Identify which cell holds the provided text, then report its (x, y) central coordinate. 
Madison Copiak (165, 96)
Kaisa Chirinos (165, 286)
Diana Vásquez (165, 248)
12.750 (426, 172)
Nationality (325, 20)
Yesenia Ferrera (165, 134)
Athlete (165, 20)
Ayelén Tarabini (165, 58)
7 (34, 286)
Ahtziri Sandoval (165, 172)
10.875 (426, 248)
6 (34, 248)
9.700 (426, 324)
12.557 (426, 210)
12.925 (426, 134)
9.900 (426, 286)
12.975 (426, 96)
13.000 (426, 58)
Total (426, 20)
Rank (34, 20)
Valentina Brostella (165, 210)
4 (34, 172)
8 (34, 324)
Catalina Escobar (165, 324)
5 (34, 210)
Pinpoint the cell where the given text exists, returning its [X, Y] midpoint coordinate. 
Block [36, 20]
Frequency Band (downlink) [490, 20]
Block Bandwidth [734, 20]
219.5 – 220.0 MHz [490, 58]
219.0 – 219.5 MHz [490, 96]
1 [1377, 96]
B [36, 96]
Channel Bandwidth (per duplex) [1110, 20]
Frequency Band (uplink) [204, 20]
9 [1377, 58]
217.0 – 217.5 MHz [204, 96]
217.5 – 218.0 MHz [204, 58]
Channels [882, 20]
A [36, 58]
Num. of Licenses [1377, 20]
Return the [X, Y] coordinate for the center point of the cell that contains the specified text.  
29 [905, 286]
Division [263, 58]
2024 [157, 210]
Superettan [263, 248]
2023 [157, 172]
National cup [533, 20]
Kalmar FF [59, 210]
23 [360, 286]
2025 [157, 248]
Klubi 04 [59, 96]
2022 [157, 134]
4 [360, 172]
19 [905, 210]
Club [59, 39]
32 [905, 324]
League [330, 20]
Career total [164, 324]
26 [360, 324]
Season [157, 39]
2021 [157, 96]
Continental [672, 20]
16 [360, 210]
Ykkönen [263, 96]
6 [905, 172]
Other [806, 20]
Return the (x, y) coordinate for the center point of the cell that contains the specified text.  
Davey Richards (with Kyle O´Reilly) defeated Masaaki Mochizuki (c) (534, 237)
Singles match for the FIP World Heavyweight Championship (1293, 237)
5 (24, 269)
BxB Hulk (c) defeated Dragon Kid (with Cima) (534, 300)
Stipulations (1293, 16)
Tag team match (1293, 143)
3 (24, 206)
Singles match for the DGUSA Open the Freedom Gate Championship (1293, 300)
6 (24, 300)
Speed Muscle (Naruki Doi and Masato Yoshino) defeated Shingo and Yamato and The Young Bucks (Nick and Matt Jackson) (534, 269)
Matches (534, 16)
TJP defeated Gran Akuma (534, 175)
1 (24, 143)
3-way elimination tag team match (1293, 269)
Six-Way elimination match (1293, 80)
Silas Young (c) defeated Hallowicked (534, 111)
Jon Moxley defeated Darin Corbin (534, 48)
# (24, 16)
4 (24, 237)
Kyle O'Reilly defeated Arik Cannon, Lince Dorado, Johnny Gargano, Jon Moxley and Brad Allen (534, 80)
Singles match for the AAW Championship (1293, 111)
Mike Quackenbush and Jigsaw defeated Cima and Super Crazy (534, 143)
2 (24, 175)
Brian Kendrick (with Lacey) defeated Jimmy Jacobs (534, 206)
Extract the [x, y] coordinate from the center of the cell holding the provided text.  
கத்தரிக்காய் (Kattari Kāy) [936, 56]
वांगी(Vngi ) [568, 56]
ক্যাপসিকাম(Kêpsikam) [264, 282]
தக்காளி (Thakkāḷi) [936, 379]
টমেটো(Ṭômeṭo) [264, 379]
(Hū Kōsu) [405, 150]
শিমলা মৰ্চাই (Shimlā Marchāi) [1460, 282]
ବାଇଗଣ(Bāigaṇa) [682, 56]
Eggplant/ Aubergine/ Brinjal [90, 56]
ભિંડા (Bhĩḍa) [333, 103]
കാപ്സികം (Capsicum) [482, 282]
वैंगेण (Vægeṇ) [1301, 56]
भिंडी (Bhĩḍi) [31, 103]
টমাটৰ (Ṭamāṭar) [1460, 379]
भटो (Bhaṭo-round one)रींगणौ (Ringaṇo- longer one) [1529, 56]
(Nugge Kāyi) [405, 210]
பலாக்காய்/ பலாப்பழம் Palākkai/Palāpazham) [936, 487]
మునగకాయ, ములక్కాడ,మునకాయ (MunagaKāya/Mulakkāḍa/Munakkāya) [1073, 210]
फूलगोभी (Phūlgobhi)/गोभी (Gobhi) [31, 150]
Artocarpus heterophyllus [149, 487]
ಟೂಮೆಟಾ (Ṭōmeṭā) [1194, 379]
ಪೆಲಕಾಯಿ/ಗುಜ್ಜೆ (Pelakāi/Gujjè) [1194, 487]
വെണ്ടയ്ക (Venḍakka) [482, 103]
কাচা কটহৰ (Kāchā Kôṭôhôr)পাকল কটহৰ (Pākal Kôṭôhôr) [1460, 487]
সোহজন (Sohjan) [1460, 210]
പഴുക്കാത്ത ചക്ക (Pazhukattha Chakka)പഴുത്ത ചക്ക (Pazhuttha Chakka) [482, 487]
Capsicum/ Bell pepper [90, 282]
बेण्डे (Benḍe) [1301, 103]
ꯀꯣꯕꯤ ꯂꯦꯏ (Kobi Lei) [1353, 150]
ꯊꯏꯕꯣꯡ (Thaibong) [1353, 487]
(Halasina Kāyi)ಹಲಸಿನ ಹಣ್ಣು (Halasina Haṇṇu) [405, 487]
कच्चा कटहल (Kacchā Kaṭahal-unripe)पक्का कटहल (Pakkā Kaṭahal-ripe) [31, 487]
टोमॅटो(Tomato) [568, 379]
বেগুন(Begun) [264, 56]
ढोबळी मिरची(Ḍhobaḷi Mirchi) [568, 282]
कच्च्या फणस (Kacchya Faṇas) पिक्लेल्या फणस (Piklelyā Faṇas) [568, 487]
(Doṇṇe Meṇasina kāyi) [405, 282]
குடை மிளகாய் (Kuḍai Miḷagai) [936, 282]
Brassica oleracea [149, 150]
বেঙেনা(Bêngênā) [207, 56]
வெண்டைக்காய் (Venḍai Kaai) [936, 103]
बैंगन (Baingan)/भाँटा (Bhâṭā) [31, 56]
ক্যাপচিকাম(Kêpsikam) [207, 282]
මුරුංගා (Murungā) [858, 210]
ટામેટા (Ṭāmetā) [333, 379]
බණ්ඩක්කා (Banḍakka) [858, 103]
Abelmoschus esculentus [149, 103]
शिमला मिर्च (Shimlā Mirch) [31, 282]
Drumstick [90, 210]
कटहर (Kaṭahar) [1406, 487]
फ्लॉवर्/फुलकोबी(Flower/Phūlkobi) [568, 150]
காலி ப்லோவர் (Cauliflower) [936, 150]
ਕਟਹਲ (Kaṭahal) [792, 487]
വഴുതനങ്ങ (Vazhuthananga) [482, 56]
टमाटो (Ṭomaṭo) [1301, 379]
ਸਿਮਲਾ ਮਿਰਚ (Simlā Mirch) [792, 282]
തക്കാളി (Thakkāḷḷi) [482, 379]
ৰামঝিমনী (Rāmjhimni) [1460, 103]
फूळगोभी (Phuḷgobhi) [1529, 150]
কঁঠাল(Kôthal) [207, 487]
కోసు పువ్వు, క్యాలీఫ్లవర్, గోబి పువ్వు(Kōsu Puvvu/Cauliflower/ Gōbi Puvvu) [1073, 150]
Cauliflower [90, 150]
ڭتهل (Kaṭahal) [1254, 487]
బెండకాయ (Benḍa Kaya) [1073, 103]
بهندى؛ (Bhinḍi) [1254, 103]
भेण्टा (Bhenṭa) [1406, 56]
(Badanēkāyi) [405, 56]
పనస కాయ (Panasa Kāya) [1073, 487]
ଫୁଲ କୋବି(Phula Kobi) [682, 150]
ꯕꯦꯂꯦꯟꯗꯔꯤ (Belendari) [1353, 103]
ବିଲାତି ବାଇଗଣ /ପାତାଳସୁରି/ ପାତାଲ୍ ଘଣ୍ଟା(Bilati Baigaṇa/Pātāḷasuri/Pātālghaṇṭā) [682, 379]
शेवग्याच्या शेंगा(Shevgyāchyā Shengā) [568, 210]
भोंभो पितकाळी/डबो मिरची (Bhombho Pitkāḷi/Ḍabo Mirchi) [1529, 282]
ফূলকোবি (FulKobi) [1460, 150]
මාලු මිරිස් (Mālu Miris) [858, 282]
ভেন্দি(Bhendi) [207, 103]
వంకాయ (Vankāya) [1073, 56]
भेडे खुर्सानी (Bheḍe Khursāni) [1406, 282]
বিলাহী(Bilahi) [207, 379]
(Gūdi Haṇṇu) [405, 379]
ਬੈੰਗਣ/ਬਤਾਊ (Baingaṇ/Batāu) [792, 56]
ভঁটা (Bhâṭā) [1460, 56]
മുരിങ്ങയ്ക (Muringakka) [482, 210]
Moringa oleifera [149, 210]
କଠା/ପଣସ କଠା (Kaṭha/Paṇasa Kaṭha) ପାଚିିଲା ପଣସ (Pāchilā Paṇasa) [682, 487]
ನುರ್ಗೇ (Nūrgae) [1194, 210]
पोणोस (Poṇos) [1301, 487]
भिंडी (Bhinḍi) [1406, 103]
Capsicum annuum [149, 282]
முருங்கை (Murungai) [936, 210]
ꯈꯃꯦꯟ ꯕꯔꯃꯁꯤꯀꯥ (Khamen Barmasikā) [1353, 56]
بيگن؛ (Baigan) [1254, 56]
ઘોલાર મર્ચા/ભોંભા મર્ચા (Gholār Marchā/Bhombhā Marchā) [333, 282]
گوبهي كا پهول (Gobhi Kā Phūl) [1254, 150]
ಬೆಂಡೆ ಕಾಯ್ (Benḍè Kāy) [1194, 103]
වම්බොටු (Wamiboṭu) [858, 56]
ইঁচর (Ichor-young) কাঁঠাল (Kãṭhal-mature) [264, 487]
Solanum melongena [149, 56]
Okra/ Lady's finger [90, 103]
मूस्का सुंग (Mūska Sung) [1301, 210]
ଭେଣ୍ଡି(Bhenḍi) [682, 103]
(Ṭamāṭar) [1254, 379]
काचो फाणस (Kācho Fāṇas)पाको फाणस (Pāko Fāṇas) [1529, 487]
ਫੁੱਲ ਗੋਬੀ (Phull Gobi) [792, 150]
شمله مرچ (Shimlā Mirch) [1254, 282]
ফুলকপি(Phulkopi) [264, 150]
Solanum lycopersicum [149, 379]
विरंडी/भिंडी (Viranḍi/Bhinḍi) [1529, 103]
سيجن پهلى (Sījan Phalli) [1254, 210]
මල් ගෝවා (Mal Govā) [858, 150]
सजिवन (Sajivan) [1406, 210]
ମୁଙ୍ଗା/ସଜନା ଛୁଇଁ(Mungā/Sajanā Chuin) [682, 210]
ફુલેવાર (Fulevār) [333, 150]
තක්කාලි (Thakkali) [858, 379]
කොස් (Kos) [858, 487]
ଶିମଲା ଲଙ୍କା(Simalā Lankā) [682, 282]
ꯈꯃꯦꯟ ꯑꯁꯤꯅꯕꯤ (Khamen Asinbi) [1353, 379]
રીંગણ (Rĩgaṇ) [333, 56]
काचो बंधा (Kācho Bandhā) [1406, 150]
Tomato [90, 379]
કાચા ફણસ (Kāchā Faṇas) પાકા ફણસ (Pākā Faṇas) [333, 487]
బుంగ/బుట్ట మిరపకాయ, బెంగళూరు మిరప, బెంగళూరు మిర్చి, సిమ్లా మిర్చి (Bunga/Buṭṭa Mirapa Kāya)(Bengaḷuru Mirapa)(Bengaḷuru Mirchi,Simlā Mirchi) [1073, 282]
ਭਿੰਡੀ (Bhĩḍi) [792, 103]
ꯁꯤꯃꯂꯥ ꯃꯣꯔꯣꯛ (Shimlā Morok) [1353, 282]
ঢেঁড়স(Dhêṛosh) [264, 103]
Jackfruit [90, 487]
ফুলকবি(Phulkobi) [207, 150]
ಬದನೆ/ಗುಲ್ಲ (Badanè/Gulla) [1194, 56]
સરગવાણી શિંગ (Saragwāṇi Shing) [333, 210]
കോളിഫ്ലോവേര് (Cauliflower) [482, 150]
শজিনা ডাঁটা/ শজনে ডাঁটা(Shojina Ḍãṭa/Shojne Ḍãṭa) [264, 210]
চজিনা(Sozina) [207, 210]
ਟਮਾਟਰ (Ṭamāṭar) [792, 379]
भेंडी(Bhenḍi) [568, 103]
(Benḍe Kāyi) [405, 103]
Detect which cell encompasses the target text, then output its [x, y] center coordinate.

Set exercise: Format the records from the very start through the line containing "12.925 (426, 134)", both included, as a Markdown table with the columns Row and Line. Number each line in Row, put its text in Line, and leave out any blank lines.

Right answer:
| Row | Line |
|---|---|
| 1 | Identify which cell holds the provided text, then report its (x, y) central coordinate.  |
| 2 | Madison Copiak (165, 96) |
| 3 | Kaisa Chirinos (165, 286) |
| 4 | Diana Vásquez (165, 248) |
| 5 | 12.750 (426, 172) |
| 6 | Nationality (325, 20) |
| 7 | Yesenia Ferrera (165, 134) |
| 8 | Athlete (165, 20) |
| 9 | Ayelén Tarabini (165, 58) |
| 10 | 7 (34, 286) |
| 11 | Ahtziri Sandoval (165, 172) |
| 12 | 10.875 (426, 248) |
| 13 | 6 (34, 248) |
| 14 | 9.700 (426, 324) |
| 15 | 12.557 (426, 210) |
| 16 | 12.925 (426, 134) |